# Your objective
Instruction for the entries that follow: retype exactly the lines from the line with "blue dice: [268,245,322,301]" to the line with "orange dice: [329,328,386,390]", both included, and omit all others.

# Provided data
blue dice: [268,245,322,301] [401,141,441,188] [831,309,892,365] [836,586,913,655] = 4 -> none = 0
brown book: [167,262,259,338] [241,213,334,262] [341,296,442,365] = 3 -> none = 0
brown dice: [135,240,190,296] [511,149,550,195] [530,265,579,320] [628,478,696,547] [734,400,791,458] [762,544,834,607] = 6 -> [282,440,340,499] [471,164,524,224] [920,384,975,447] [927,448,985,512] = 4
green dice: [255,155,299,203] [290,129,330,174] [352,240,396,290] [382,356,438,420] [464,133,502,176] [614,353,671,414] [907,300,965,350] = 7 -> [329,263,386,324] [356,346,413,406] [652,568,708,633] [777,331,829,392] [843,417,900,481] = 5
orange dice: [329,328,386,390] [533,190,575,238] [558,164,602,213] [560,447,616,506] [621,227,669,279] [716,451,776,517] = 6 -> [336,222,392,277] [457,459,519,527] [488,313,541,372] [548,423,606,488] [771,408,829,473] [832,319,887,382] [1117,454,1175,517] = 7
--
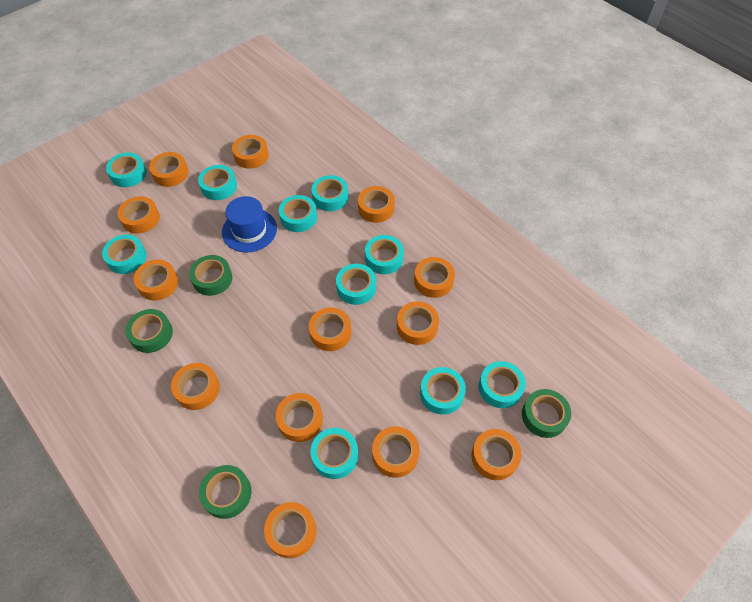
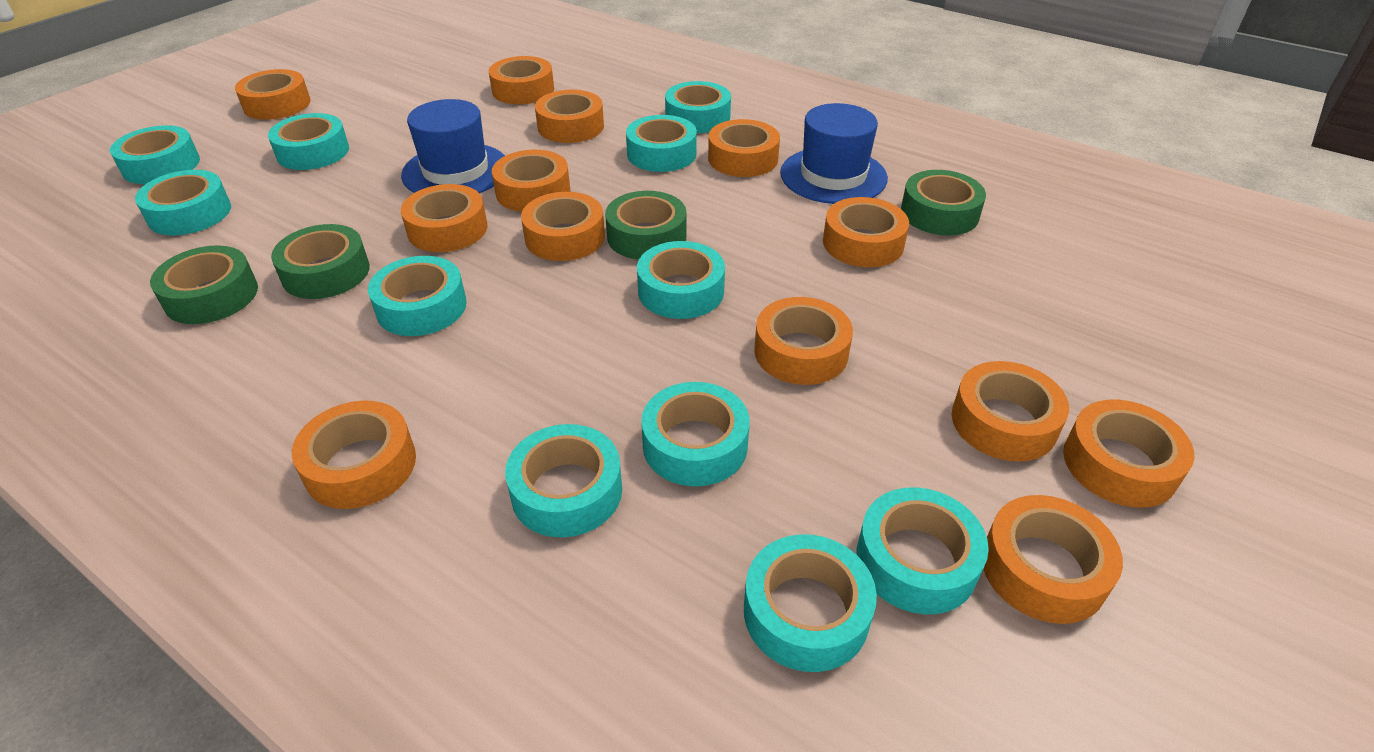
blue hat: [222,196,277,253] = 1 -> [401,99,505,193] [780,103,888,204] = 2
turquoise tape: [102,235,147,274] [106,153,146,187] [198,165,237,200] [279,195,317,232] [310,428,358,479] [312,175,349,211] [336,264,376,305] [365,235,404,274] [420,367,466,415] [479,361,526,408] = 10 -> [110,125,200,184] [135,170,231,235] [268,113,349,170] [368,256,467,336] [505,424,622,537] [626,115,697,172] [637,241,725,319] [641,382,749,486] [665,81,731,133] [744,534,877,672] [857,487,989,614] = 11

# Response
blue dice: [268,245,322,301] [401,141,441,188] [831,309,892,365] [836,586,913,655] = 4 -> none = 0
brown book: [167,262,259,338] [241,213,334,262] [341,296,442,365] = 3 -> none = 0
brown dice: [135,240,190,296] [511,149,550,195] [530,265,579,320] [628,478,696,547] [734,400,791,458] [762,544,834,607] = 6 -> [282,440,340,499] [471,164,524,224] [920,384,975,447] [927,448,985,512] = 4
green dice: [255,155,299,203] [290,129,330,174] [352,240,396,290] [382,356,438,420] [464,133,502,176] [614,353,671,414] [907,300,965,350] = 7 -> [329,263,386,324] [356,346,413,406] [652,568,708,633] [777,331,829,392] [843,417,900,481] = 5
orange dice: [329,328,386,390] [533,190,575,238] [558,164,602,213] [560,447,616,506] [621,227,669,279] [716,451,776,517] = 6 -> [336,222,392,277] [457,459,519,527] [488,313,541,372] [548,423,606,488] [771,408,829,473] [832,319,887,382] [1117,454,1175,517] = 7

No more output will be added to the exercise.